── Input data
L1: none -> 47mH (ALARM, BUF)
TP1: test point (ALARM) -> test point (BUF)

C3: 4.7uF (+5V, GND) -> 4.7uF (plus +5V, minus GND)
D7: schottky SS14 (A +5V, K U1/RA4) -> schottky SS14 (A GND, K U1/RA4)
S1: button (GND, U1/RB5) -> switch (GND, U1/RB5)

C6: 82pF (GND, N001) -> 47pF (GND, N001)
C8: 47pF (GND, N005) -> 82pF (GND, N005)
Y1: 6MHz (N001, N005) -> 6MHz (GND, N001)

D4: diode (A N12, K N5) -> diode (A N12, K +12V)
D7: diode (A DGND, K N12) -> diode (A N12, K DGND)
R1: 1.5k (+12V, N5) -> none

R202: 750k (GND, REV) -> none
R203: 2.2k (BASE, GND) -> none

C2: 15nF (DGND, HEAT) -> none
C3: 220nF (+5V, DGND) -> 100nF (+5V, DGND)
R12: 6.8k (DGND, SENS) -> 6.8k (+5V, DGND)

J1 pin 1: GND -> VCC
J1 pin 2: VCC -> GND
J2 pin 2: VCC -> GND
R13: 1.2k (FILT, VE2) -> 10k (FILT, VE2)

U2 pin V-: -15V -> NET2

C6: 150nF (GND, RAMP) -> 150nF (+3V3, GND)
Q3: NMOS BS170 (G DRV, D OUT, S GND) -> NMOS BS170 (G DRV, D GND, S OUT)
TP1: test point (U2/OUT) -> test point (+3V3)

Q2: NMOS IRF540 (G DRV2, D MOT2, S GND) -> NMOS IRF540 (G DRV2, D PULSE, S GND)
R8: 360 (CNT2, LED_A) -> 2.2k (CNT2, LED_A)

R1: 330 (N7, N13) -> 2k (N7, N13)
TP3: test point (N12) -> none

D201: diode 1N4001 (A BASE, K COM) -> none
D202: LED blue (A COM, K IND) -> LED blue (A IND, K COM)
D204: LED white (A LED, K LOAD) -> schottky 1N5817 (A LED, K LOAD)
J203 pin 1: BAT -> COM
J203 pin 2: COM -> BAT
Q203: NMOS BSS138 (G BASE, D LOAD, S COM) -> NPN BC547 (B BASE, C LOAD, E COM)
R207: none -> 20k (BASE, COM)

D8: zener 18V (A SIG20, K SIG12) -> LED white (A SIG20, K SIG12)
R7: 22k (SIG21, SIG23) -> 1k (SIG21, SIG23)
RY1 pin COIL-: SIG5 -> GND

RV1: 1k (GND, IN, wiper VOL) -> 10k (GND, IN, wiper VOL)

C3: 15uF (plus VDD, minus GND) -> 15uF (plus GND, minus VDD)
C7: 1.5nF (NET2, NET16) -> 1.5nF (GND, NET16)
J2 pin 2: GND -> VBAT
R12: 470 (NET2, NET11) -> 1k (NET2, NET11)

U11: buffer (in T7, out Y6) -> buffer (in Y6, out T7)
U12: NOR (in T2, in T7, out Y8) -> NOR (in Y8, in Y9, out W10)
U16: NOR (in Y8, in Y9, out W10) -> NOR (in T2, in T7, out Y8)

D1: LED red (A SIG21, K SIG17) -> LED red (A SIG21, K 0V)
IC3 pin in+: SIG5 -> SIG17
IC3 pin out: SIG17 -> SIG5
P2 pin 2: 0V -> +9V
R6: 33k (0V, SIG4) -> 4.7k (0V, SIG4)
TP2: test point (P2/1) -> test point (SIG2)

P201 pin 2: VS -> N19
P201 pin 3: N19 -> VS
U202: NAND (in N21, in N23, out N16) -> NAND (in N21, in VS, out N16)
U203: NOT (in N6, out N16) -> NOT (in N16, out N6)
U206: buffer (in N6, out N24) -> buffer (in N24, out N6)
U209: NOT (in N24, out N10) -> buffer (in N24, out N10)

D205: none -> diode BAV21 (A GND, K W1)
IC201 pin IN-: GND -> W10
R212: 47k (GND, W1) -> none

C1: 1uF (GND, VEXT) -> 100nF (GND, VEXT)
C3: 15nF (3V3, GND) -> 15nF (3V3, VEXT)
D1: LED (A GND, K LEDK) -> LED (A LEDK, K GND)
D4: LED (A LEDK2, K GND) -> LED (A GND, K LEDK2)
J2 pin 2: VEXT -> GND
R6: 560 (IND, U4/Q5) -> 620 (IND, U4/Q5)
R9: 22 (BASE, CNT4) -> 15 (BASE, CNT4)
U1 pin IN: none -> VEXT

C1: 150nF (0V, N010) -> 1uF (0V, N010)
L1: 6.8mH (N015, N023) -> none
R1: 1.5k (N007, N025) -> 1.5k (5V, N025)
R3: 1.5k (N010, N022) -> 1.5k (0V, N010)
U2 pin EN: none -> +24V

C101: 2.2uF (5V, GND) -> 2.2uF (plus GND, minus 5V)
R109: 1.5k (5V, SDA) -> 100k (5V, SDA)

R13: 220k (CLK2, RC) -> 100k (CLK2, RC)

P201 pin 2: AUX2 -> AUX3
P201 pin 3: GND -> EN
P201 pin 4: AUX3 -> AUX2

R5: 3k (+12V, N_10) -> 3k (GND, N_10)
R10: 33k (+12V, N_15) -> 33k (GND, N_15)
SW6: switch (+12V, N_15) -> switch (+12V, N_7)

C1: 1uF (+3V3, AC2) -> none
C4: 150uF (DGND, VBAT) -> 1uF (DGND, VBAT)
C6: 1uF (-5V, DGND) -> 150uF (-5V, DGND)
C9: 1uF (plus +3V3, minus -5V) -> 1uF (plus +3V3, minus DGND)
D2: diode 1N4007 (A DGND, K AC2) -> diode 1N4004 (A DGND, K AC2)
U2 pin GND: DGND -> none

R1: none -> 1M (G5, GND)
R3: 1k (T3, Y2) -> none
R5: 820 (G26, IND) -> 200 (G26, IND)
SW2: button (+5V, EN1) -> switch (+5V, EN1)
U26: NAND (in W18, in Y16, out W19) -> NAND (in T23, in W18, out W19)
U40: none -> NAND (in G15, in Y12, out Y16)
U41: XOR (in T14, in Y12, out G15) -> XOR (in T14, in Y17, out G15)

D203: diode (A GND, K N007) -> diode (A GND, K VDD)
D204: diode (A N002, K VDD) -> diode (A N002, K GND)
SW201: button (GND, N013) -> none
────
▸ **Work required**:
Among the records above, repeat exactly the line with "D201: diode 1N4001 (A BASE, K COM) -> none", the line with "U16: NOR (in", and every line in between, and only those.

▸ **Solution**:
D201: diode 1N4001 (A BASE, K COM) -> none
D202: LED blue (A COM, K IND) -> LED blue (A IND, K COM)
D204: LED white (A LED, K LOAD) -> schottky 1N5817 (A LED, K LOAD)
J203 pin 1: BAT -> COM
J203 pin 2: COM -> BAT
Q203: NMOS BSS138 (G BASE, D LOAD, S COM) -> NPN BC547 (B BASE, C LOAD, E COM)
R207: none -> 20k (BASE, COM)

D8: zener 18V (A SIG20, K SIG12) -> LED white (A SIG20, K SIG12)
R7: 22k (SIG21, SIG23) -> 1k (SIG21, SIG23)
RY1 pin COIL-: SIG5 -> GND

RV1: 1k (GND, IN, wiper VOL) -> 10k (GND, IN, wiper VOL)

C3: 15uF (plus VDD, minus GND) -> 15uF (plus GND, minus VDD)
C7: 1.5nF (NET2, NET16) -> 1.5nF (GND, NET16)
J2 pin 2: GND -> VBAT
R12: 470 (NET2, NET11) -> 1k (NET2, NET11)

U11: buffer (in T7, out Y6) -> buffer (in Y6, out T7)
U12: NOR (in T2, in T7, out Y8) -> NOR (in Y8, in Y9, out W10)
U16: NOR (in Y8, in Y9, out W10) -> NOR (in T2, in T7, out Y8)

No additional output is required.